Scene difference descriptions
○ ○ ○ ○ ○ ○ ○

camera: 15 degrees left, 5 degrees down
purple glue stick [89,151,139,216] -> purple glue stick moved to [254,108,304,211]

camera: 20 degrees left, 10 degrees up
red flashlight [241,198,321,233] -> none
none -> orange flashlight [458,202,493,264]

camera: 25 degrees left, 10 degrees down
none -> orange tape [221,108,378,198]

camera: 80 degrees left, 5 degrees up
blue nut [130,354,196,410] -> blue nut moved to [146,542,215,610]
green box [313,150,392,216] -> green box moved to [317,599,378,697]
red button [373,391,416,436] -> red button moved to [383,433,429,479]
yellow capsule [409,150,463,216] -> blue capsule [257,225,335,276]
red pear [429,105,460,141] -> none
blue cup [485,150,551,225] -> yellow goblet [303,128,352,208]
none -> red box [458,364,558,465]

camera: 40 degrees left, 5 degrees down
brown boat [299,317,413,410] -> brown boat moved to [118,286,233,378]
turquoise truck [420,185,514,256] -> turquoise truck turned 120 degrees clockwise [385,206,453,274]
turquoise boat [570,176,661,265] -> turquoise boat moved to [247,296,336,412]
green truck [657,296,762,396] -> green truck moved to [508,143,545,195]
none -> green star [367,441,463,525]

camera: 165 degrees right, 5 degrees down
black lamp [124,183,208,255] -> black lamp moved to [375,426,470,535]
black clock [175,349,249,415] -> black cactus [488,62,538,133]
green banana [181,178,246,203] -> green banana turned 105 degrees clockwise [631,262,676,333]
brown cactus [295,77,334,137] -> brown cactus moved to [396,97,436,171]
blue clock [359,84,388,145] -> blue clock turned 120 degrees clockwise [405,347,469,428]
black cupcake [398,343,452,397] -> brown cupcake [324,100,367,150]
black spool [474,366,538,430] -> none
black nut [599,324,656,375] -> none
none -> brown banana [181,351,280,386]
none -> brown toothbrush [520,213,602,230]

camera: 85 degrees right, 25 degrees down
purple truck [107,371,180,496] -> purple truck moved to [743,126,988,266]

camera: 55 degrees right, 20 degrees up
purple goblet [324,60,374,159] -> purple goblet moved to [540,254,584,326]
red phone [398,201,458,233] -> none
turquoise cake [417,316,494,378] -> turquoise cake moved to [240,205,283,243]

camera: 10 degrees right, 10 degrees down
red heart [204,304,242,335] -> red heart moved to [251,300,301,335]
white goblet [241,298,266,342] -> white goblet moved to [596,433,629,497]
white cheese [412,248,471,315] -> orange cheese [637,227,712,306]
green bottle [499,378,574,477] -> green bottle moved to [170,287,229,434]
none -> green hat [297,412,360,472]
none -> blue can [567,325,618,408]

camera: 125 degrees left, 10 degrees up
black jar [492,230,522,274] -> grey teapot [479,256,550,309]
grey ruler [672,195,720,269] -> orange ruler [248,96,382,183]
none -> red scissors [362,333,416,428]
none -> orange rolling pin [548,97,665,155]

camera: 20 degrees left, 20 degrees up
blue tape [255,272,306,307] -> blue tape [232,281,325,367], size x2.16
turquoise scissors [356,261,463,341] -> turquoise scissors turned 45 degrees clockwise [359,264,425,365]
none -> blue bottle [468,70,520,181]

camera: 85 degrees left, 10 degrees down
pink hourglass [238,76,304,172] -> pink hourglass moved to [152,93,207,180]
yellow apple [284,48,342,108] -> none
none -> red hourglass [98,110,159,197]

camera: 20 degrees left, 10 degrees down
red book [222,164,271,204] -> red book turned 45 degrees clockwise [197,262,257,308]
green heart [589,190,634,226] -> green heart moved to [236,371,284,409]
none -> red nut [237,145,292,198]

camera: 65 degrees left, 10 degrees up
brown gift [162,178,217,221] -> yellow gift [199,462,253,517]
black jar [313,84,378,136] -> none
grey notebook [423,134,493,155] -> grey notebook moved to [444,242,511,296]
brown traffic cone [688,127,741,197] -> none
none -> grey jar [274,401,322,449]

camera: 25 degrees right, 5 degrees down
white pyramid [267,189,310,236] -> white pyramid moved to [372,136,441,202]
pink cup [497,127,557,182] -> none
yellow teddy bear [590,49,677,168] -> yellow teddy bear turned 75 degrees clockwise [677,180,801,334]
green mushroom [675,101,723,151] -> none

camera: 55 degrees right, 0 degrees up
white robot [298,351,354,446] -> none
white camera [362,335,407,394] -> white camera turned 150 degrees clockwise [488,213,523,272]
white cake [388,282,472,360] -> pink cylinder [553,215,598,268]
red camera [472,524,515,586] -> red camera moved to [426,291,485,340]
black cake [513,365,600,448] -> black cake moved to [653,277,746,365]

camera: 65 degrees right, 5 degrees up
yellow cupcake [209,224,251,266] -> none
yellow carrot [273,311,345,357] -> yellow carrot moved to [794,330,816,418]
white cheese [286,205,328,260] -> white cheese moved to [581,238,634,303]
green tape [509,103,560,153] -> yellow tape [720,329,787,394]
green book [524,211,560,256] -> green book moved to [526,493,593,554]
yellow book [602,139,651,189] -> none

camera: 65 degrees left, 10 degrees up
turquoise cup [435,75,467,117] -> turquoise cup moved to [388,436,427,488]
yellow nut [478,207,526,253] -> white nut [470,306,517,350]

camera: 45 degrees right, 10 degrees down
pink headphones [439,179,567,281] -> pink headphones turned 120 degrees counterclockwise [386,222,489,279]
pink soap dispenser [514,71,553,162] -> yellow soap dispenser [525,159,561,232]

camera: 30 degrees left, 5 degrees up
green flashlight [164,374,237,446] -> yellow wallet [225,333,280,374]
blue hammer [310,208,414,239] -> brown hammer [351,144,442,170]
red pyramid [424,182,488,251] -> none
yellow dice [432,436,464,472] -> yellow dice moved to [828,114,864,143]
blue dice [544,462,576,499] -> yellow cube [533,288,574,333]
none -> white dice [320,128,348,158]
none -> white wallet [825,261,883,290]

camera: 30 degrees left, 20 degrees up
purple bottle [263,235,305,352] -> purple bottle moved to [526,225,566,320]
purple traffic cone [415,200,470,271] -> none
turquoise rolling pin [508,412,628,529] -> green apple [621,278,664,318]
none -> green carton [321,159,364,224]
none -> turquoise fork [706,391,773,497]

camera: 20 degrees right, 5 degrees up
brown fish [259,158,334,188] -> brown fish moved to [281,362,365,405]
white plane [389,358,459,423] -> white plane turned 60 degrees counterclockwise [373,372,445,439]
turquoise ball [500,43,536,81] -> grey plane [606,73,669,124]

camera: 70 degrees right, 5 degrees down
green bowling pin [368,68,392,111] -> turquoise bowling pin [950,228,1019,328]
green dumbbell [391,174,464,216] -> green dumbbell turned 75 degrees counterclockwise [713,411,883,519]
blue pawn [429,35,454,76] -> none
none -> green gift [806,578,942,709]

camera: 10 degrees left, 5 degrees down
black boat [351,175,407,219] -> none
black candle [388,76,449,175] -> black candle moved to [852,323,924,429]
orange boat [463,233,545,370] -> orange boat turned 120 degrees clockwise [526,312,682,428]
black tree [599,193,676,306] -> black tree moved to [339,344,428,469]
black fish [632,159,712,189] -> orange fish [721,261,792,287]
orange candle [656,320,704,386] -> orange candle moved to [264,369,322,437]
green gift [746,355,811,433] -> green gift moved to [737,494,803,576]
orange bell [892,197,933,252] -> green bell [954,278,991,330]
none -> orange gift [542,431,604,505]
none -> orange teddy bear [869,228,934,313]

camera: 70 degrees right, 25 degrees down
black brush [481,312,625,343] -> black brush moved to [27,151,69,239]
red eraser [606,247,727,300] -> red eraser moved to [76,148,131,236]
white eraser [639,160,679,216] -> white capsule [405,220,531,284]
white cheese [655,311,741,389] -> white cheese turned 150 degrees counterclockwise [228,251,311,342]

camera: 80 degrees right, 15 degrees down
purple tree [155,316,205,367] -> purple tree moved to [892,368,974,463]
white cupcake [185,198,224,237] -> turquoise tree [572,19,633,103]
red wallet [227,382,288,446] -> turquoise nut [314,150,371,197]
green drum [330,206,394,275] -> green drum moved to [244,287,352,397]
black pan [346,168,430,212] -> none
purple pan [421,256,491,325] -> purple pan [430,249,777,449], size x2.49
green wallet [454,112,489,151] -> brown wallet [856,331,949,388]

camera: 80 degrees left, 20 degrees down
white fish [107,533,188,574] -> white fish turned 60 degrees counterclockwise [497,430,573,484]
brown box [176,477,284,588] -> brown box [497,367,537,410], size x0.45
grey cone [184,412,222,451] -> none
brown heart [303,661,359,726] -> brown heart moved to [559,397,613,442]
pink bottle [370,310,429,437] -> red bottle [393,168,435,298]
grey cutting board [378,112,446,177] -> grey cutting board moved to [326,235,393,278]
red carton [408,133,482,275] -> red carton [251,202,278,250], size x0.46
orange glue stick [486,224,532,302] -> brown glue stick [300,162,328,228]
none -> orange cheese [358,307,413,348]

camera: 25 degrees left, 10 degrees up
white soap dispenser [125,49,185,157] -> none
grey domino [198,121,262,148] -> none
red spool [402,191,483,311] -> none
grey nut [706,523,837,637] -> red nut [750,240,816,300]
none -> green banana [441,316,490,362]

○ ○ ○ ○ ○ ○ ○

• PROMPT
Each line of the records that holds the word "plane" should be copied out.

• ANSWER BELOW
white plane [389,358,459,423] -> white plane turned 60 degrees counterclockwise [373,372,445,439]
turquoise ball [500,43,536,81] -> grey plane [606,73,669,124]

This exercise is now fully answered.